### [Exercise goal]
Your answer should consist solely of the lines from the one containing "green domino [273,227,317,266]" through the end of the entries below, duplicated exactly.

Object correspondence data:
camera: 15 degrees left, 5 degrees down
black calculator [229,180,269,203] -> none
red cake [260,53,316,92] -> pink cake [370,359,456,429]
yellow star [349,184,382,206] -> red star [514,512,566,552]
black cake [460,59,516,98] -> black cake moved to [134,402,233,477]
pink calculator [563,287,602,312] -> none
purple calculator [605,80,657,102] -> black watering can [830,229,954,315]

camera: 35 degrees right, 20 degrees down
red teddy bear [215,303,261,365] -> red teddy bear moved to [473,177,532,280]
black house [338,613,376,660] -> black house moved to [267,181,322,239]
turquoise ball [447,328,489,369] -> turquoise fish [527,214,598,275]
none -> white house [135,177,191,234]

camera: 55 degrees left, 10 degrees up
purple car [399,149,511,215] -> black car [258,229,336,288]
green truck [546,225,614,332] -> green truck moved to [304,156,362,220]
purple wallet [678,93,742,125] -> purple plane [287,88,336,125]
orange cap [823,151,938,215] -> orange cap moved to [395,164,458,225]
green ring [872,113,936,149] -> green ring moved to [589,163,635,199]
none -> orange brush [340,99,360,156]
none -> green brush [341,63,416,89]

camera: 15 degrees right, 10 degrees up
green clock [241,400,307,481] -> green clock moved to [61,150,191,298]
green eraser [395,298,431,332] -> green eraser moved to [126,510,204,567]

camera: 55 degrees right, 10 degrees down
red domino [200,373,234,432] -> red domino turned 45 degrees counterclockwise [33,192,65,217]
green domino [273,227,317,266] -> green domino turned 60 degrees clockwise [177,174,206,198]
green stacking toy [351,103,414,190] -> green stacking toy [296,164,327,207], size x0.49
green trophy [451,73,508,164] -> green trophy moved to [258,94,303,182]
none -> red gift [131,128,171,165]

### [Exercise response]
green domino [273,227,317,266] -> green domino turned 60 degrees clockwise [177,174,206,198]
green stacking toy [351,103,414,190] -> green stacking toy [296,164,327,207], size x0.49
green trophy [451,73,508,164] -> green trophy moved to [258,94,303,182]
none -> red gift [131,128,171,165]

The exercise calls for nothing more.